--- START OF RECORDS PROVIDED ---

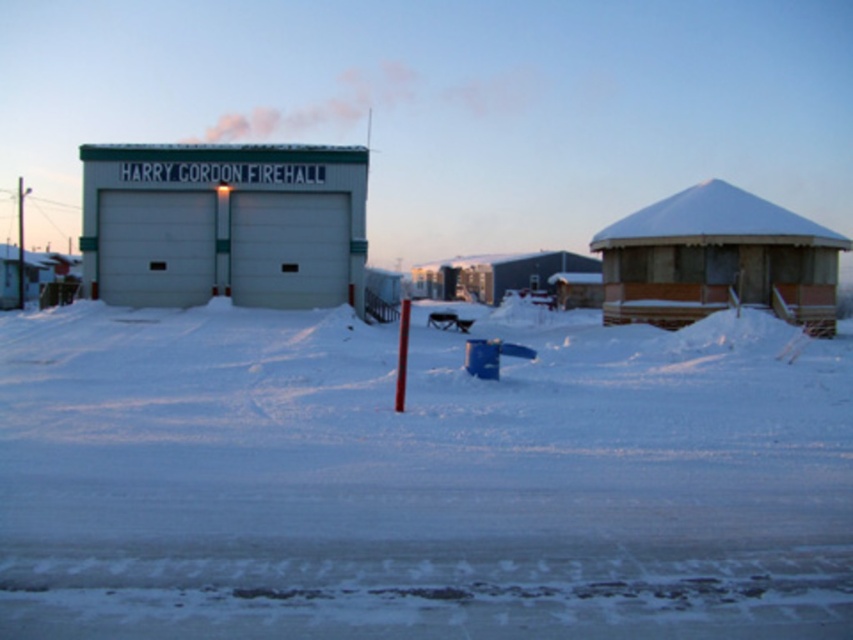
Question: Which object appears closest to the camera in this image?

Choices:
 (A) white powdery snow at center
 (B) wooden cabin at right

Answer: (A)

Question: Which point is farther to the camera?

Choices:
 (A) white matte firehall at center
 (B) wooden cabin at right
 (C) white powdery snow at center

Answer: (A)

Question: Which object is farther from the camera taking this photo?

Choices:
 (A) white matte firehall at center
 (B) white powdery snow at center
 (C) wooden cabin at right

Answer: (A)

Question: Can you confirm if white powdery snow at center is wider than wooden cabin at right?

Choices:
 (A) yes
 (B) no

Answer: (A)

Question: Can you confirm if white matte firehall at center is thinner than wooden cabin at right?

Choices:
 (A) no
 (B) yes

Answer: (A)

Question: Is white matte firehall at center positioned at the back of wooden cabin at right?

Choices:
 (A) no
 (B) yes

Answer: (B)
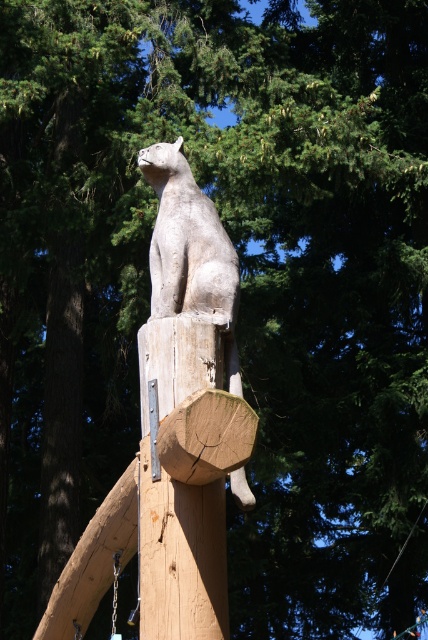
Question: In this image, where is natural wood log at center located relative to gray wood cat at center?

Choices:
 (A) above
 (B) below

Answer: (B)

Question: Is natural wood log at center smaller than gray stone cat at center?

Choices:
 (A) no
 (B) yes

Answer: (B)

Question: Which point is farther to the camera?

Choices:
 (A) dark brown wood at left
 (B) gray wood cat at center
 (C) natural wood log at center
 (D) gray stone cat at center

Answer: (A)

Question: Which of the following is the closest to the observer?

Choices:
 (A) (186, 522)
 (B) (148, 150)
 (C) (82, 298)
 (D) (217, 224)

Answer: (A)

Question: Estimate the real-world distances between objects in this image. Which object is closer to the natural wood log at center?

Choices:
 (A) gray wood cat at center
 (B) gray stone cat at center
 (C) dark brown wood at left

Answer: (A)

Question: Is natural wood log at center above gray stone cat at center?

Choices:
 (A) yes
 (B) no

Answer: (B)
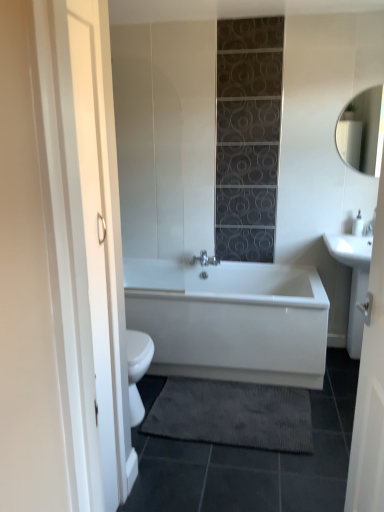
Question: Is silver metallic faucet at right smaller than white glossy bathtub at center?

Choices:
 (A) no
 (B) yes

Answer: (B)

Question: Considering the relative positions of silver metallic faucet at right and white glossy bathtub at center in the image provided, is silver metallic faucet at right to the right of white glossy bathtub at center from the viewer's perspective?

Choices:
 (A) yes
 (B) no

Answer: (A)

Question: From the image's perspective, would you say silver metallic faucet at right is shown under white glossy bathtub at center?

Choices:
 (A) no
 (B) yes

Answer: (A)

Question: Can you confirm if silver metallic faucet at right is wider than white glossy bathtub at center?

Choices:
 (A) yes
 (B) no

Answer: (B)

Question: Is silver metallic faucet at right positioned with its back to white glossy bathtub at center?

Choices:
 (A) no
 (B) yes

Answer: (A)

Question: In terms of width, does silver metallic faucet at right look wider or thinner when compared to white glossy sink at right?

Choices:
 (A) wide
 (B) thin

Answer: (B)

Question: From a real-world perspective, is silver metallic faucet at right positioned above or below white glossy sink at right?

Choices:
 (A) above
 (B) below

Answer: (A)

Question: In the image, is silver metallic faucet at right positioned in front of or behind white glossy sink at right?

Choices:
 (A) front
 (B) behind

Answer: (B)

Question: Is silver metallic faucet at right to the left or to the right of white glossy sink at right in the image?

Choices:
 (A) right
 (B) left

Answer: (A)

Question: From the image's perspective, is matte white mirror at upper right located above or below dark gray textured bath mat at lower center?

Choices:
 (A) above
 (B) below

Answer: (A)

Question: Based on their positions, is matte white mirror at upper right located to the left or right of dark gray textured bath mat at lower center?

Choices:
 (A) left
 (B) right

Answer: (B)

Question: In terms of width, does matte white mirror at upper right look wider or thinner when compared to dark gray textured bath mat at lower center?

Choices:
 (A) thin
 (B) wide

Answer: (A)

Question: Choose the correct answer: Is matte white mirror at upper right inside dark gray textured bath mat at lower center or outside it?

Choices:
 (A) inside
 (B) outside

Answer: (B)

Question: In the image, is white glossy sink at right positioned in front of or behind silver metallic faucet at right?

Choices:
 (A) behind
 (B) front

Answer: (B)

Question: Would you say white glossy sink at right is to the left or to the right of silver metallic faucet at right in the picture?

Choices:
 (A) right
 (B) left

Answer: (B)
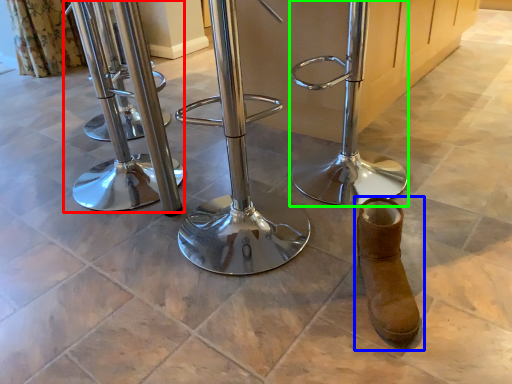
Question: Which object is the farthest from swivel chair (highlighted by a red box)? Choose among these: footwear (highlighted by a blue box) or swivel chair (highlighted by a green box).

Choices:
 (A) footwear
 (B) swivel chair

Answer: (A)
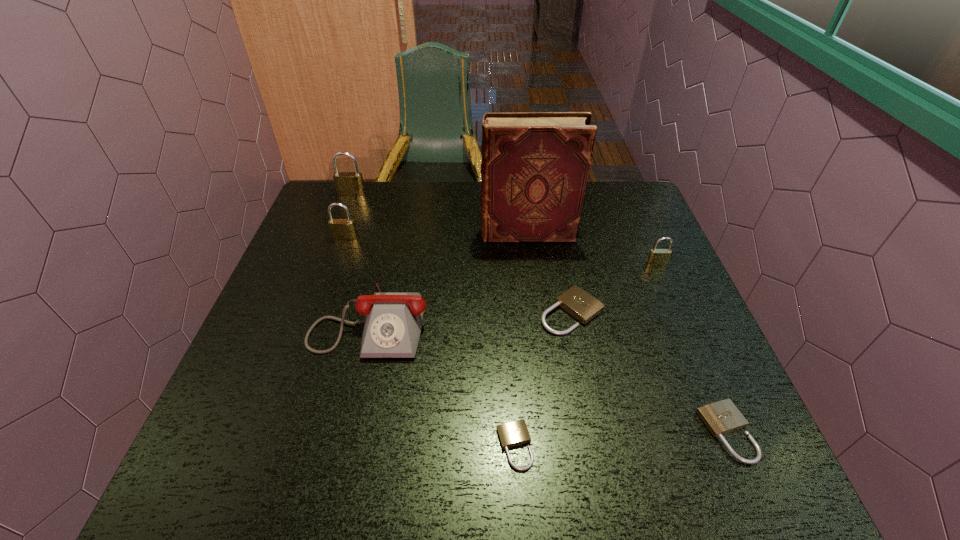
Locate an element on the screen. This screenshot has width=960, height=540. free space at the near edge of the desktop is located at coordinates (367, 450).

In order to click on vacant space at the right edge of the desktop in this screenshot , I will do `click(621, 254)`.

The height and width of the screenshot is (540, 960). I want to click on free location at the far left corner of the desktop, so click(x=358, y=220).

Find the location of `vacant space at the near left corner of the desktop`. vacant space at the near left corner of the desktop is located at coordinates (269, 488).

Find the location of a particular element. The image size is (960, 540). vacant space at the far right corner is located at coordinates (632, 192).

The image size is (960, 540). Identify the location of vacant space at the near right corner of the desktop. (703, 461).

The width and height of the screenshot is (960, 540). In order to click on vacant space in between the telephone and the sixth shortest object in this screenshot , I will do `click(358, 279)`.

Locate an element on the screen. The image size is (960, 540). vacant area that lies between the smallest brass padlock and the sixth shortest object is located at coordinates [501, 251].

The image size is (960, 540). In order to click on free area in between the telephone and the shortest object in this screenshot , I will do `click(443, 383)`.

The image size is (960, 540). I want to click on vacant area between the hardback book and the smallest brass padlock, so click(592, 248).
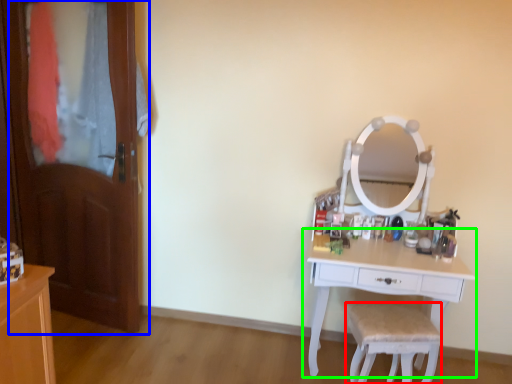
Question: Which object is positioned closest to chair (highlighted by a red box)? Select from door (highlighted by a blue box) and table (highlighted by a green box).

Choices:
 (A) door
 (B) table

Answer: (B)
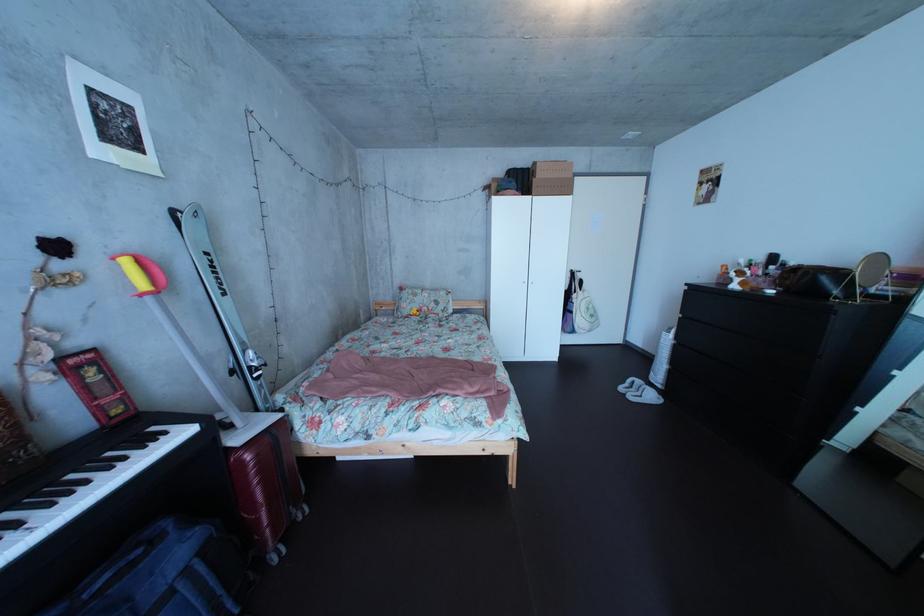
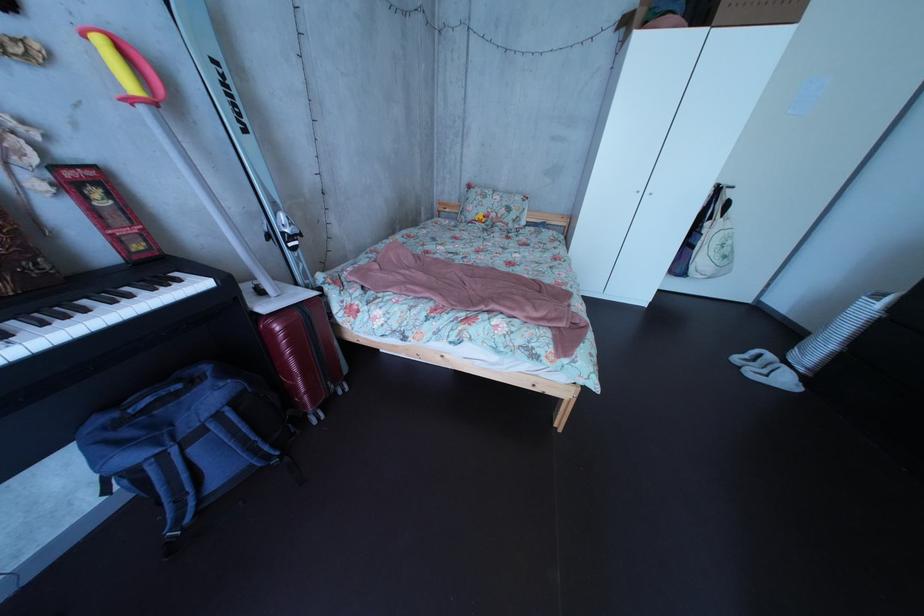
Find the pixel in the second image that matches (140,270) in the first image.

(116, 51)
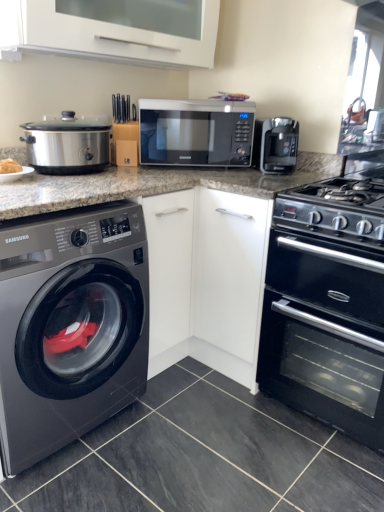
Question: Is satin black washing machine at left at the back of satin silver microwave at center?

Choices:
 (A) no
 (B) yes

Answer: (A)

Question: From a real-world perspective, is satin silver microwave at center located beneath satin black washing machine at left?

Choices:
 (A) no
 (B) yes

Answer: (A)

Question: Does satin silver microwave at center appear on the left side of satin black washing machine at left?

Choices:
 (A) no
 (B) yes

Answer: (A)

Question: Can you confirm if satin silver microwave at center is smaller than satin black washing machine at left?

Choices:
 (A) yes
 (B) no

Answer: (A)

Question: From the image's perspective, does satin silver microwave at center appear higher than satin black washing machine at left?

Choices:
 (A) no
 (B) yes

Answer: (B)

Question: Is satin silver microwave at center to the left or to the right of white glossy vent at upper center in the image?

Choices:
 (A) left
 (B) right

Answer: (B)

Question: Considering the positions of point (200, 129) and point (94, 55), is point (200, 129) closer or farther from the camera than point (94, 55)?

Choices:
 (A) farther
 (B) closer

Answer: (A)

Question: Considering their positions, is satin silver microwave at center located in front of or behind white glossy vent at upper center?

Choices:
 (A) behind
 (B) front

Answer: (A)

Question: From a real-world perspective, is satin silver microwave at center positioned above or below white glossy vent at upper center?

Choices:
 (A) above
 (B) below

Answer: (B)

Question: From the image's perspective, relative to white glossy vent at upper center, is satin black washing machine at left above or below?

Choices:
 (A) above
 (B) below

Answer: (B)

Question: Is satin black washing machine at left wider or thinner than white glossy vent at upper center?

Choices:
 (A) wide
 (B) thin

Answer: (A)

Question: Is point (3, 233) positioned closer to the camera than point (77, 2)?

Choices:
 (A) farther
 (B) closer

Answer: (B)

Question: In terms of height, does satin black washing machine at left look taller or shorter compared to white glossy vent at upper center?

Choices:
 (A) tall
 (B) short

Answer: (A)

Question: Considering their positions, is satin silver microwave at center located in front of or behind stainless steel slow cooker at left?

Choices:
 (A) front
 (B) behind

Answer: (B)

Question: From the image's perspective, is satin silver microwave at center positioned above or below stainless steel slow cooker at left?

Choices:
 (A) above
 (B) below

Answer: (A)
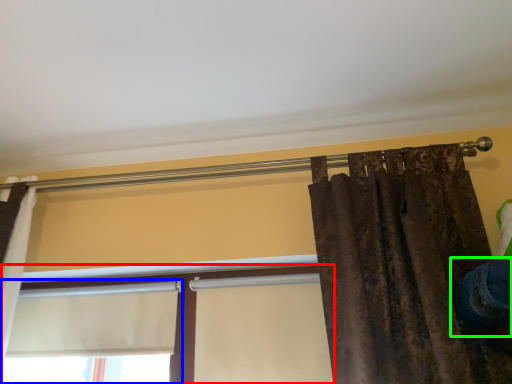
Question: Considering the real-world distances, which object is closest to window (highlighted by a red box)? window (highlighted by a blue box) or jeans (highlighted by a green box).

Choices:
 (A) window
 (B) jeans

Answer: (A)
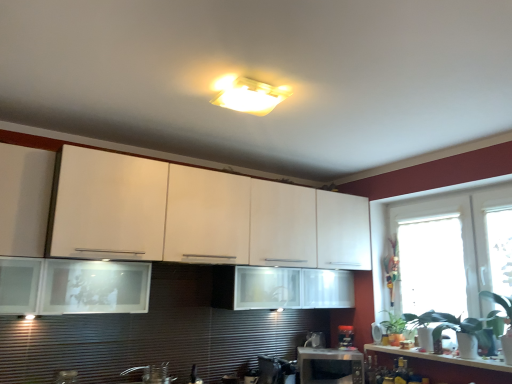
Question: Does black plastic toaster at lower center, which is counted as the third appliance, starting from the left, have a greater height compared to matte plastic light fixture at center?

Choices:
 (A) no
 (B) yes

Answer: (B)

Question: Is black plastic toaster at lower center, which is counted as the third appliance, starting from the left, at the left side of matte plastic light fixture at center?

Choices:
 (A) no
 (B) yes

Answer: (A)

Question: From a real-world perspective, is black plastic toaster at lower center, which is counted as the third appliance, starting from the left, positioned under matte plastic light fixture at center based on gravity?

Choices:
 (A) yes
 (B) no

Answer: (A)

Question: Would you say black plastic toaster at lower center, which is counted as the third appliance, starting from the left, contains matte plastic light fixture at center?

Choices:
 (A) yes
 (B) no

Answer: (B)

Question: Could you tell me if black plastic toaster at lower center, which is counted as the third appliance, starting from the left, is facing matte plastic light fixture at center?

Choices:
 (A) no
 (B) yes

Answer: (A)

Question: Would you say green leafy plant at right is to the left or to the right of transparent glass window at right, the third window from the left, in the picture?

Choices:
 (A) left
 (B) right

Answer: (A)

Question: Looking at their shapes, would you say green leafy plant at right is wider or thinner than transparent glass window at right, positioned as the 1th window in right-to-left order?

Choices:
 (A) wide
 (B) thin

Answer: (A)

Question: From the image's perspective, is green leafy plant at right located above or below transparent glass window at right, the third window from the left?

Choices:
 (A) above
 (B) below

Answer: (B)

Question: Based on their sizes in the image, would you say green leafy plant at right is bigger or smaller than transparent glass window at right, positioned as the 1th window in right-to-left order?

Choices:
 (A) small
 (B) big

Answer: (A)

Question: Looking at the image, does transparent glass window at right, the second window when ordered from right to left, seem bigger or smaller compared to white glossy countertop at lower right?

Choices:
 (A) big
 (B) small

Answer: (A)

Question: From their relative heights in the image, would you say transparent glass window at right, the second window when ordered from right to left, is taller or shorter than white glossy countertop at lower right?

Choices:
 (A) short
 (B) tall

Answer: (B)

Question: Is transparent glass window at right, the second window when ordered from right to left, in front of or behind white glossy countertop at lower right in the image?

Choices:
 (A) behind
 (B) front

Answer: (A)

Question: Based on their positions, is transparent glass window at right, which ranks as the 2th window in left-to-right order, located to the left or right of white glossy countertop at lower right?

Choices:
 (A) left
 (B) right

Answer: (B)

Question: Is transparent glass window at right, the 1th window positioned from the left, taller or shorter than green leafy plant at right?

Choices:
 (A) short
 (B) tall

Answer: (B)

Question: Does point (431, 269) appear closer or farther from the camera than point (404, 324)?

Choices:
 (A) farther
 (B) closer

Answer: (A)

--- END OF RECORDS PROVIDED ---

WHAT YOU ARE ASKED TO DO >> Rewrite the rows from the line with "Question: Is transparent glass window at right, the 1th" through the end of the rows, renaming "green leafy plant" as "green potted plant" and leaving everything else unchanged.

RESPONSE >>
Question: Is transparent glass window at right, the 1th window positioned from the left, taller or shorter than green potted plant at right?

Choices:
 (A) short
 (B) tall

Answer: (B)

Question: Does point (431, 269) appear closer or farther from the camera than point (404, 324)?

Choices:
 (A) farther
 (B) closer

Answer: (A)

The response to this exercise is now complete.